» INSTRUCTIONS TO FOLLOW: Print the entries below word for word; the pictures stay out of your copy.

*** Opening of LISTED ENTRIES ***

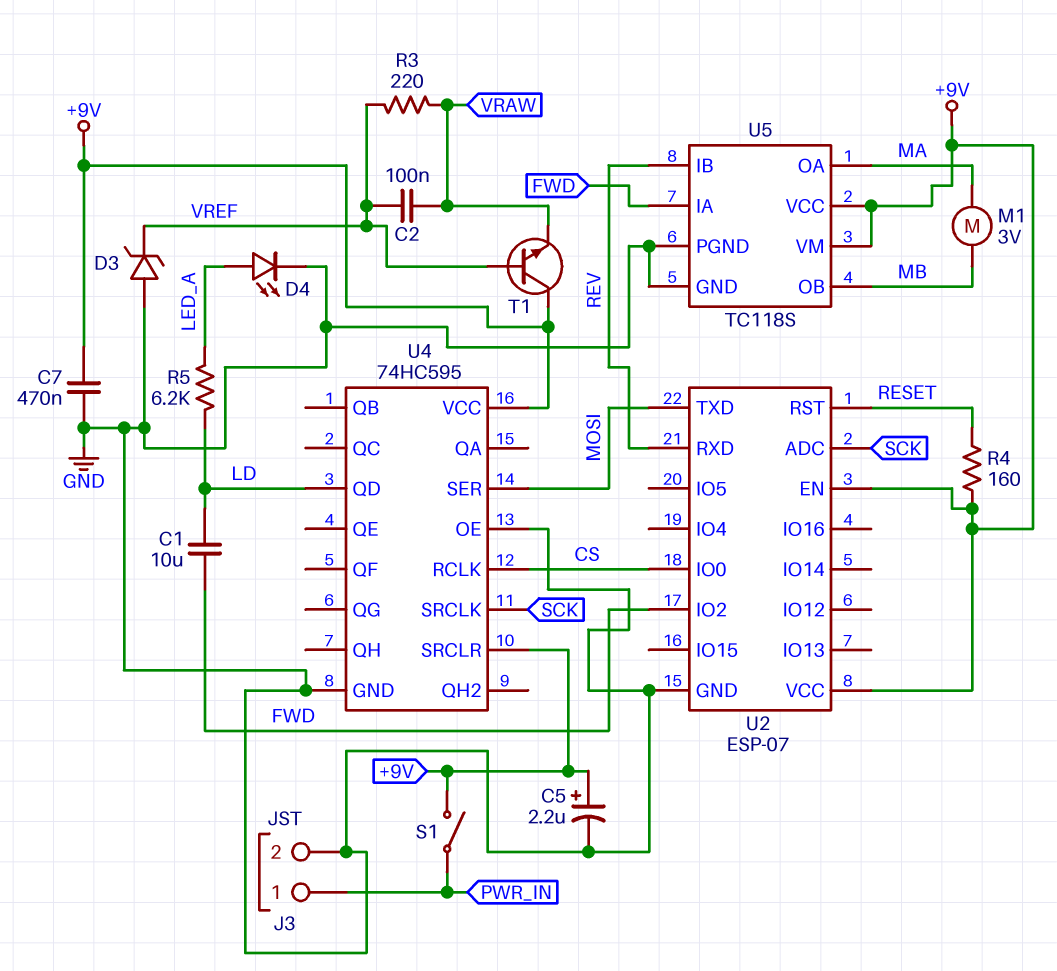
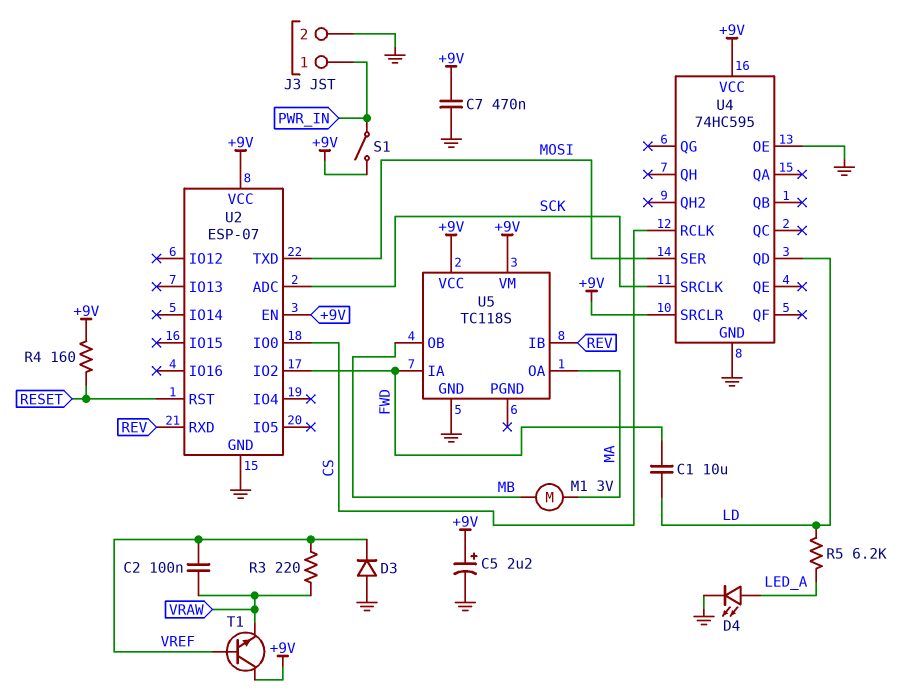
D3: zener (A GND, K VREF) -> diode (A GND, K VREF)
U5 pin PGND: GND -> none

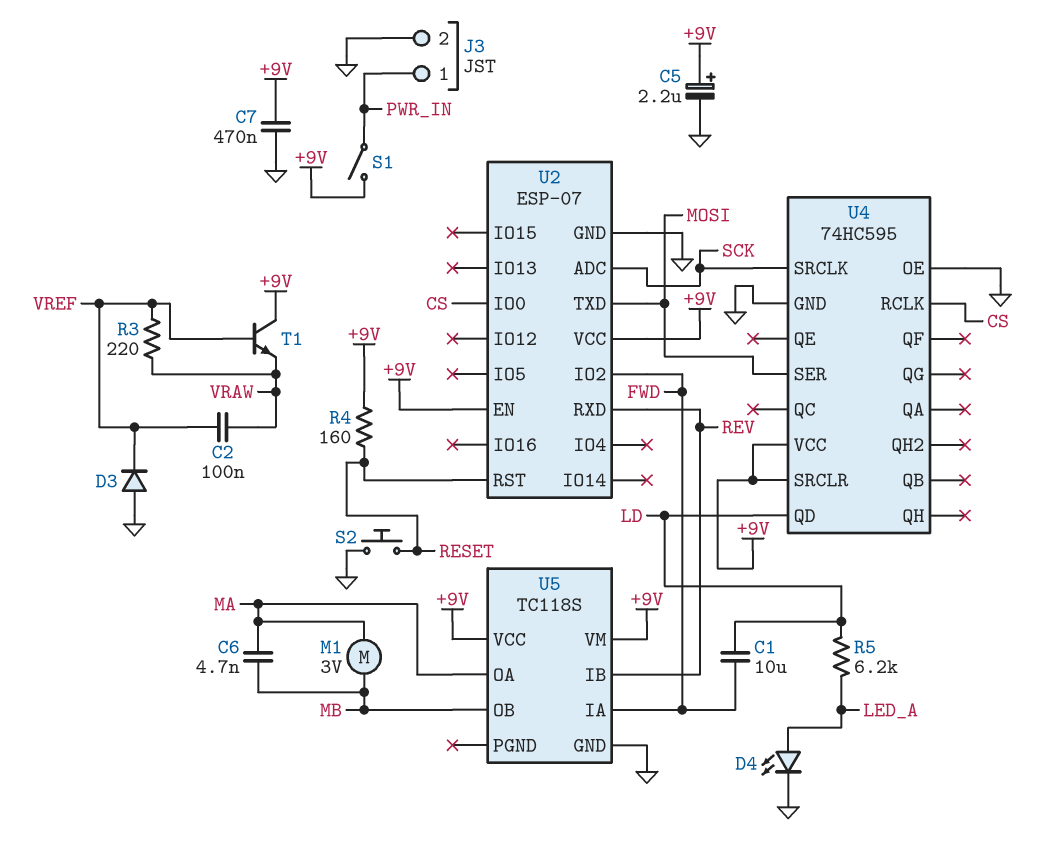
C6: none -> 4.7nF (MA, MB)
S2: none -> button (GND, RESET)

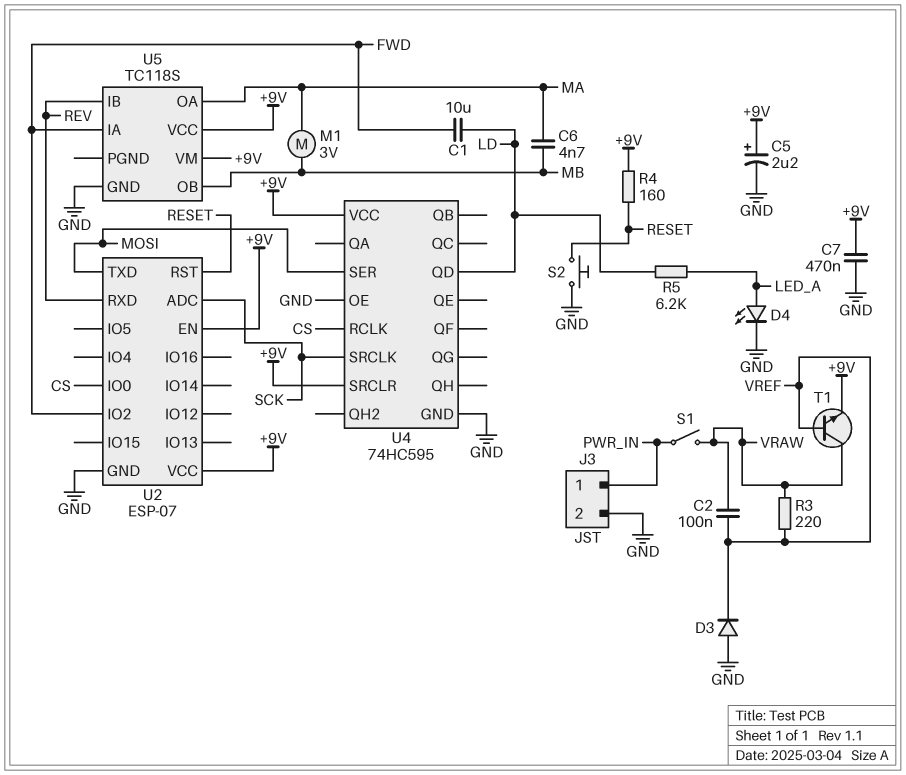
S1: switch (+9V, PWR_IN) -> switch (PWR_IN, VRAW)
T1: NPN (B VREF, C +9V, E VRAW) -> NPN (B VREF, C VRAW, E +9V)

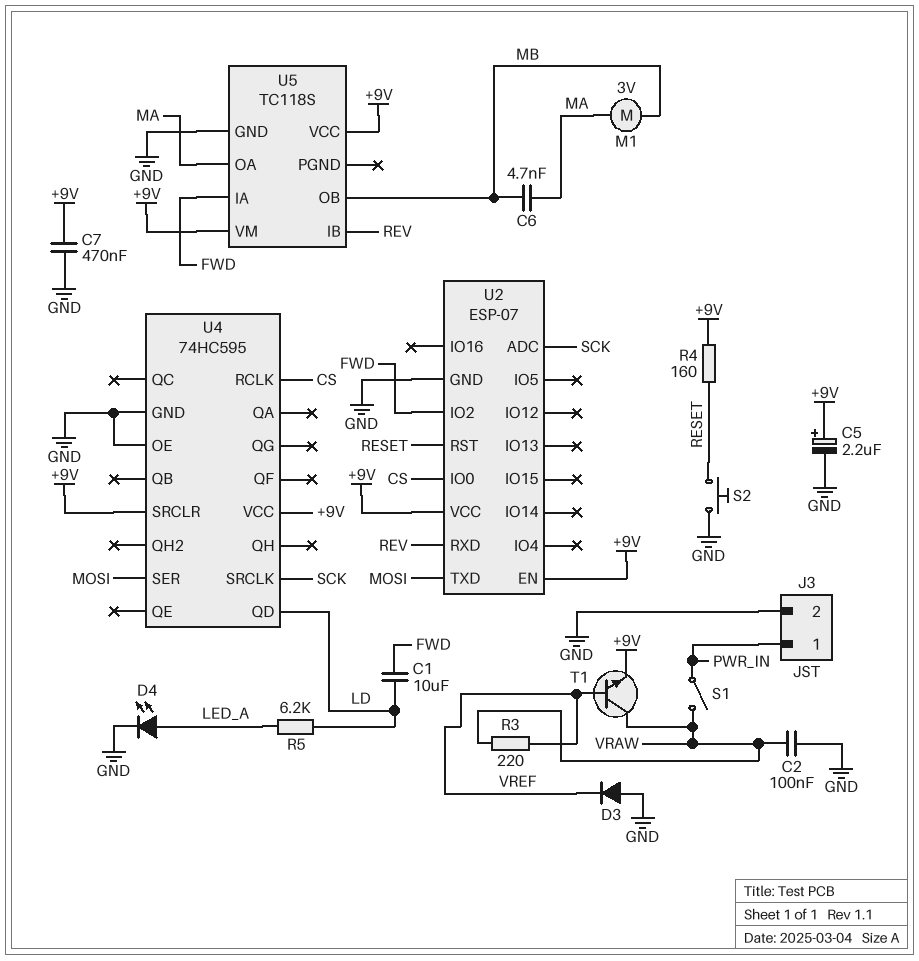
C2: 100nF (VRAW, VREF) -> 100nF (GND, VRAW)

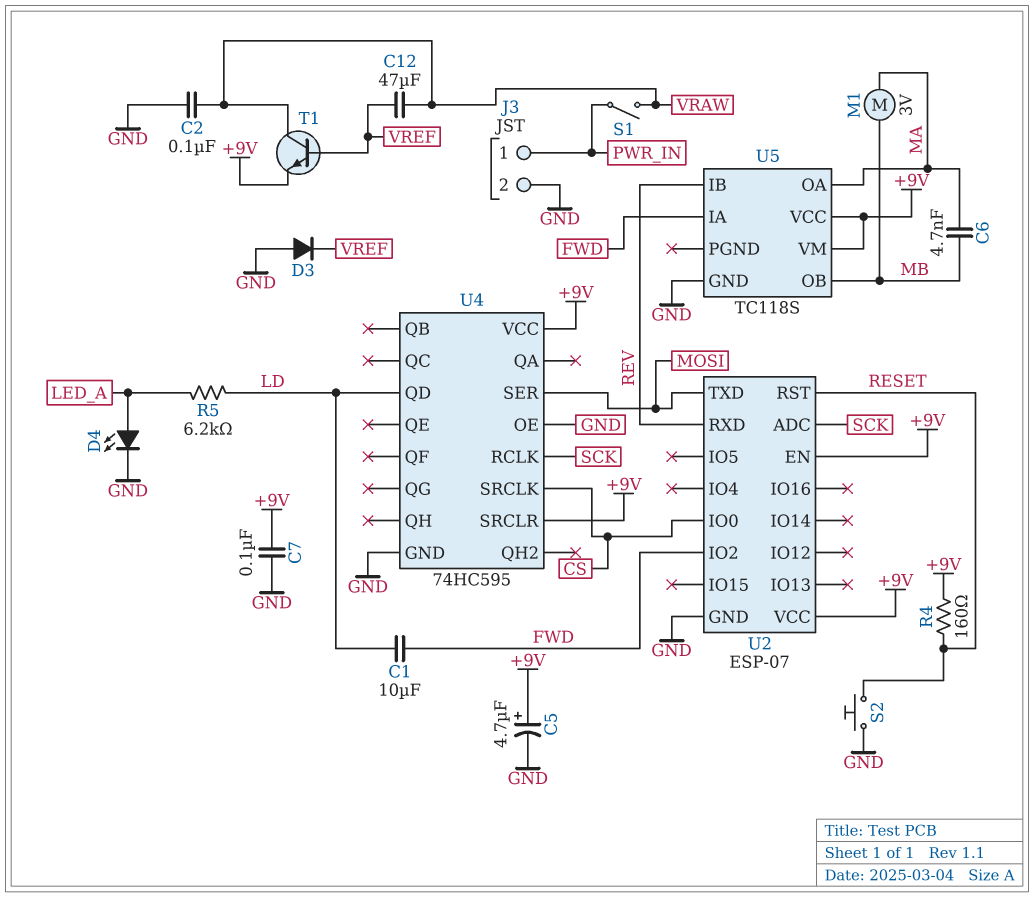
C5: 2.2uF (plus +9V, minus GND) -> 4.7uF (plus +9V, minus GND)
C7: 470nF (+9V, GND) -> 100nF (+9V, GND)
C12: none -> 47uF (VRAW, VREF)
R3: 220 (VRAW, VREF) -> none
U4 pin RCLK: CS -> SCK
U4 pin SRCLK: SCK -> CS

*** Close of LISTED ENTRIES ***

» EXPECTED OUTPUT:
D3: zener (A GND, K VREF) -> diode (A GND, K VREF)
U5 pin PGND: GND -> none

C6: none -> 4.7nF (MA, MB)
S2: none -> button (GND, RESET)

S1: switch (+9V, PWR_IN) -> switch (PWR_IN, VRAW)
T1: NPN (B VREF, C +9V, E VRAW) -> NPN (B VREF, C VRAW, E +9V)

C2: 100nF (VRAW, VREF) -> 100nF (GND, VRAW)

C5: 2.2uF (plus +9V, minus GND) -> 4.7uF (plus +9V, minus GND)
C7: 470nF (+9V, GND) -> 100nF (+9V, GND)
C12: none -> 47uF (VRAW, VREF)
R3: 220 (VRAW, VREF) -> none
U4 pin RCLK: CS -> SCK
U4 pin SRCLK: SCK -> CS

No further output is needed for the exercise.